REQUIRED ACTION: Set down all of the entries below exactly, and omit the pictures.
□ □ □
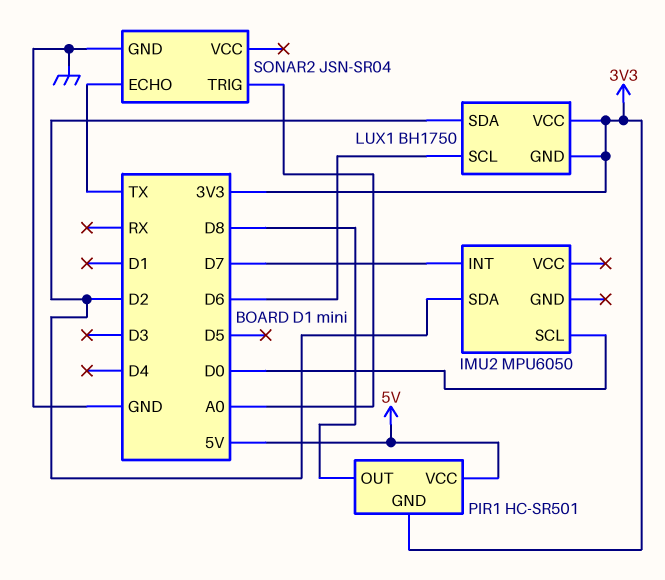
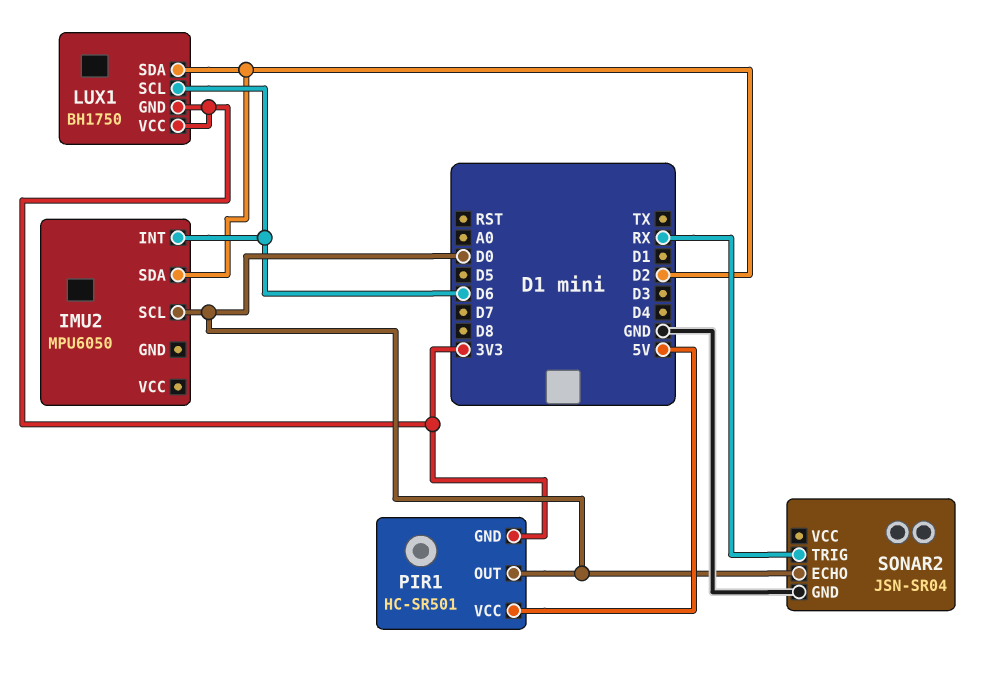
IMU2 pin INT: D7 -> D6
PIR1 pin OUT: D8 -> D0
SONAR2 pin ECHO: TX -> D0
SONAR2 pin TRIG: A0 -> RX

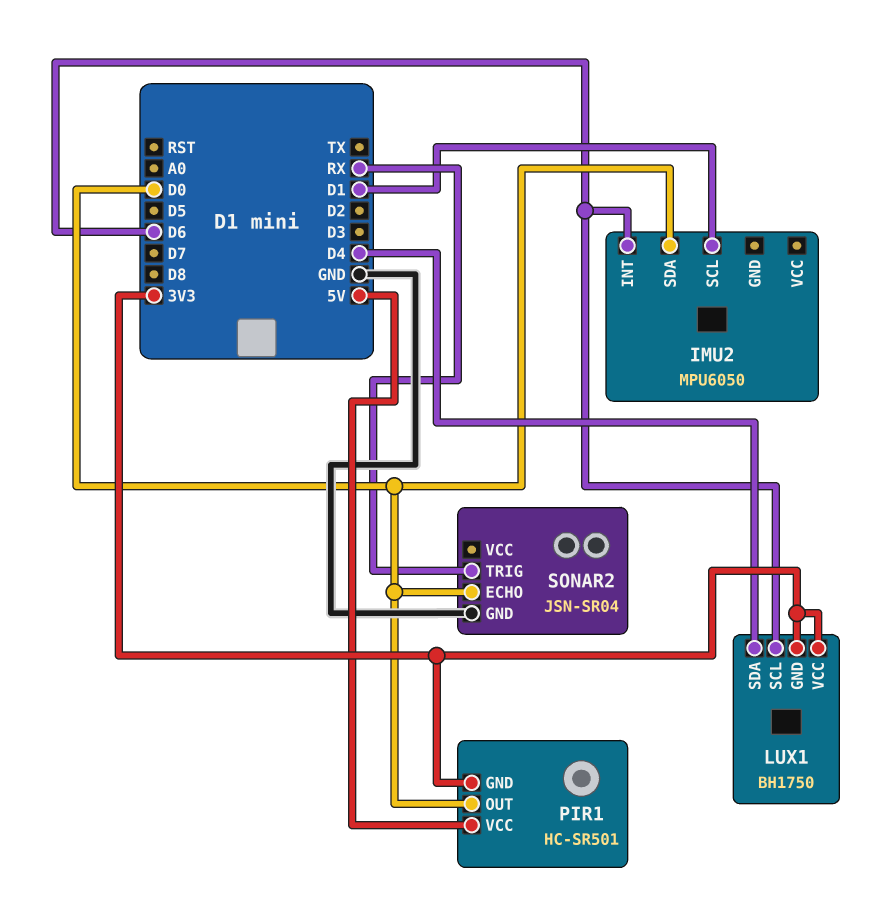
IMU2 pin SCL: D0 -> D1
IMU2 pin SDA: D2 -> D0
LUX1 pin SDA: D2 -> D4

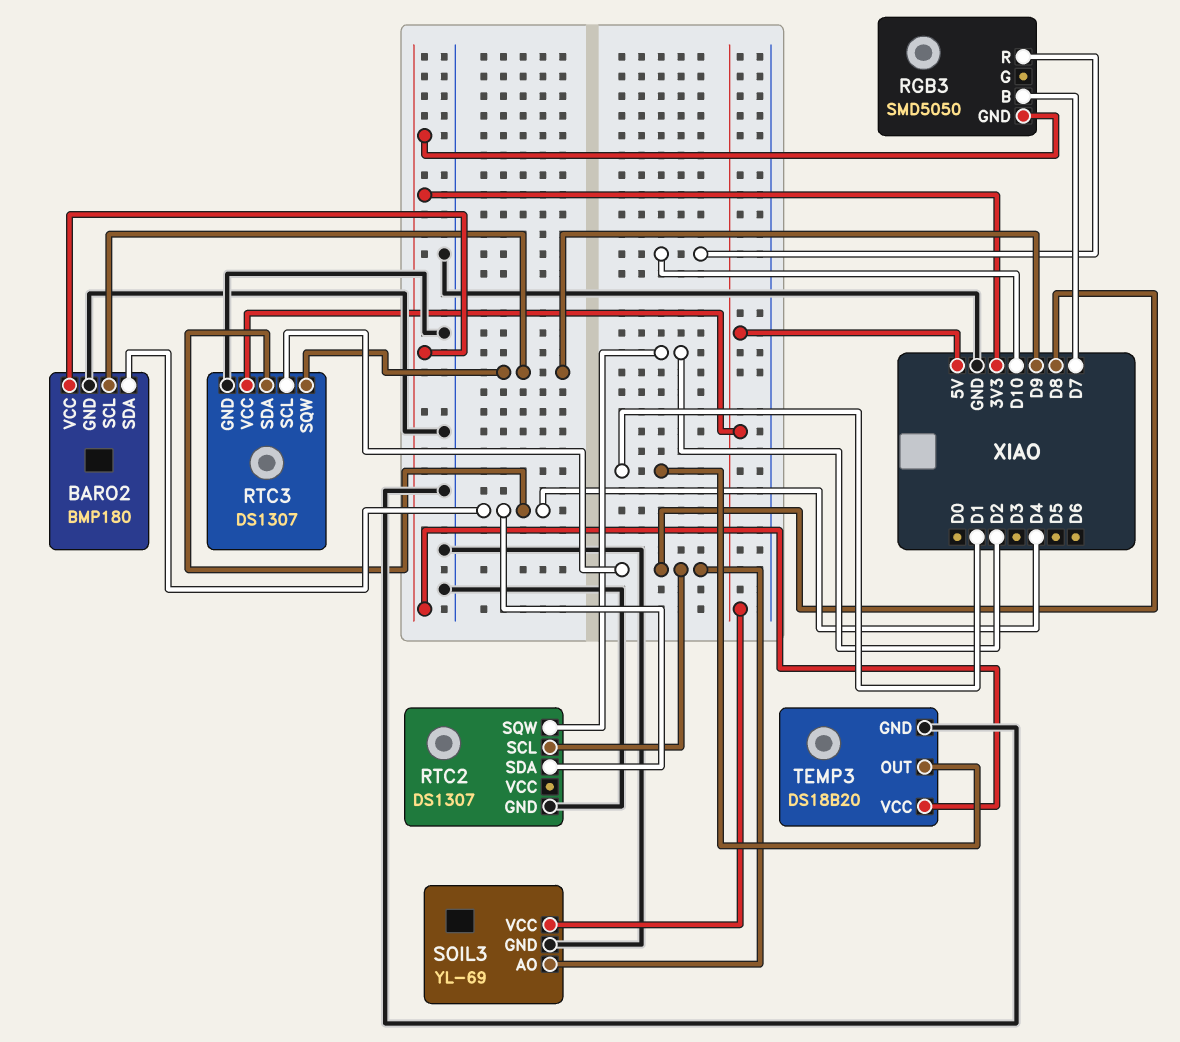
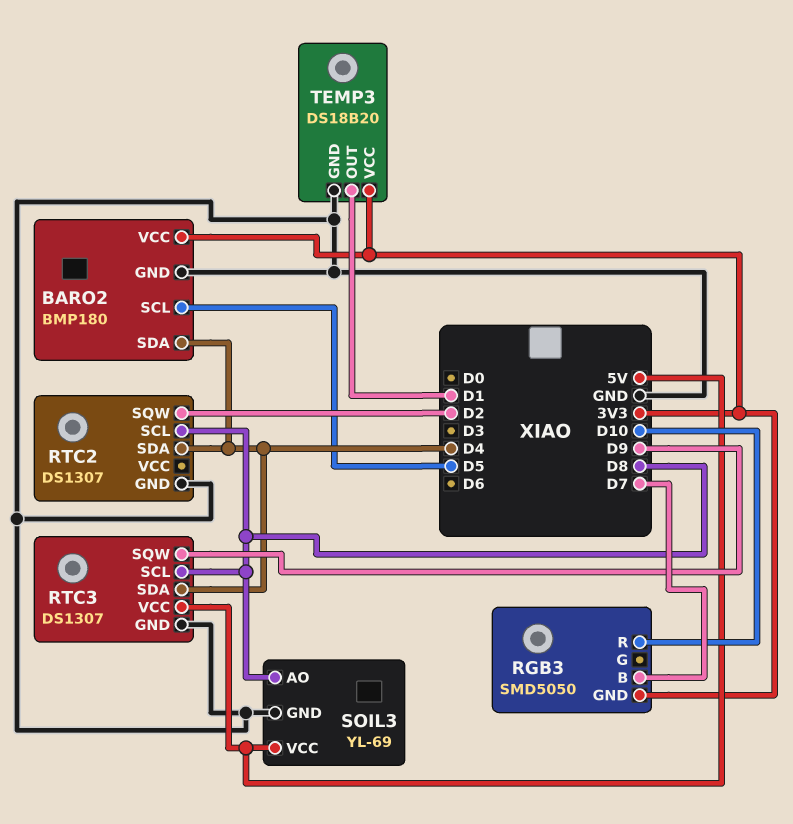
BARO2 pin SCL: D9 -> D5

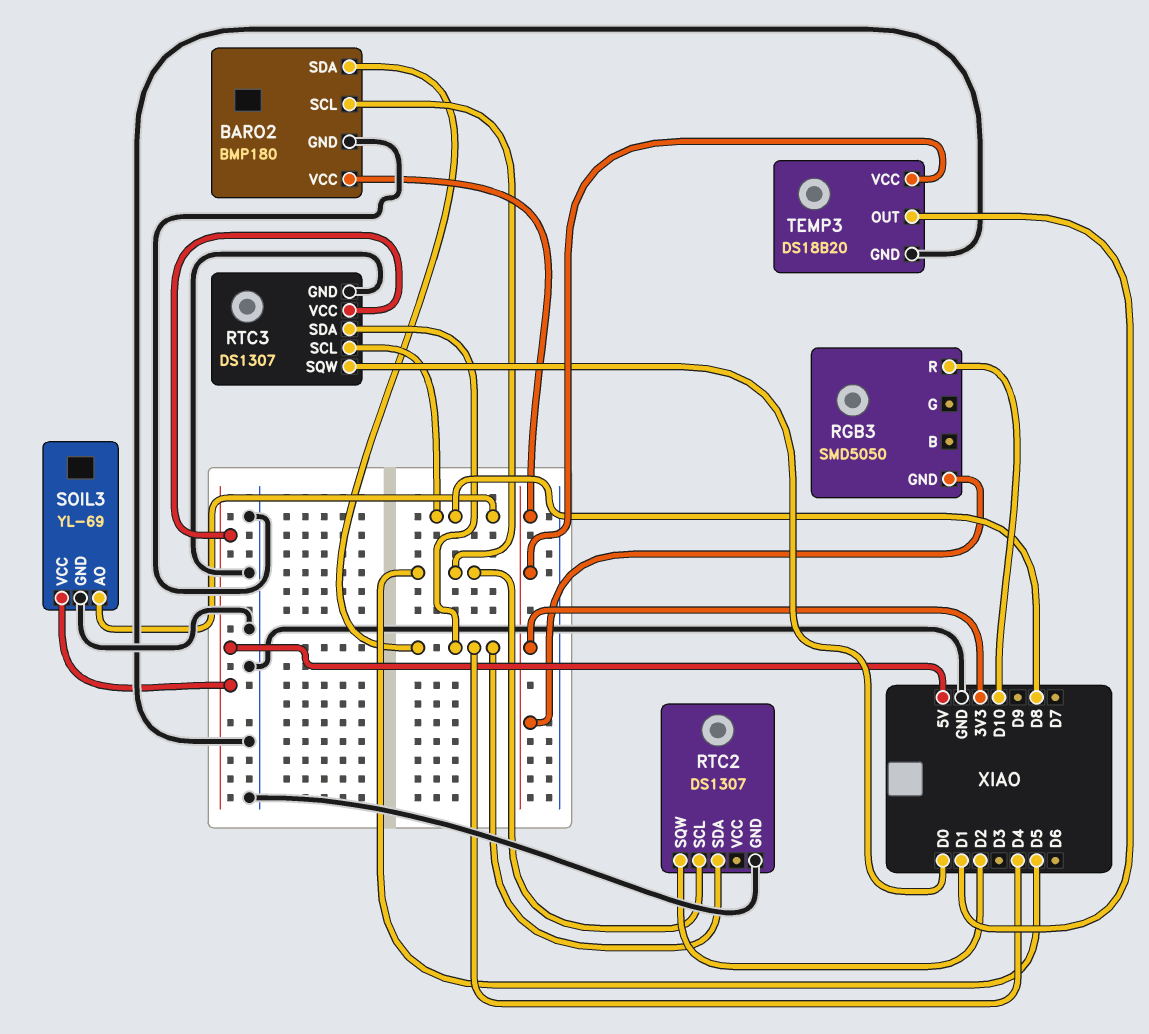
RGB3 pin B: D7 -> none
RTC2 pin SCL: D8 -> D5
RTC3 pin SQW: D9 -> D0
□ □ □
EXERCISE ANSWER:
IMU2 pin INT: D7 -> D6
PIR1 pin OUT: D8 -> D0
SONAR2 pin ECHO: TX -> D0
SONAR2 pin TRIG: A0 -> RX

IMU2 pin SCL: D0 -> D1
IMU2 pin SDA: D2 -> D0
LUX1 pin SDA: D2 -> D4

BARO2 pin SCL: D9 -> D5

RGB3 pin B: D7 -> none
RTC2 pin SCL: D8 -> D5
RTC3 pin SQW: D9 -> D0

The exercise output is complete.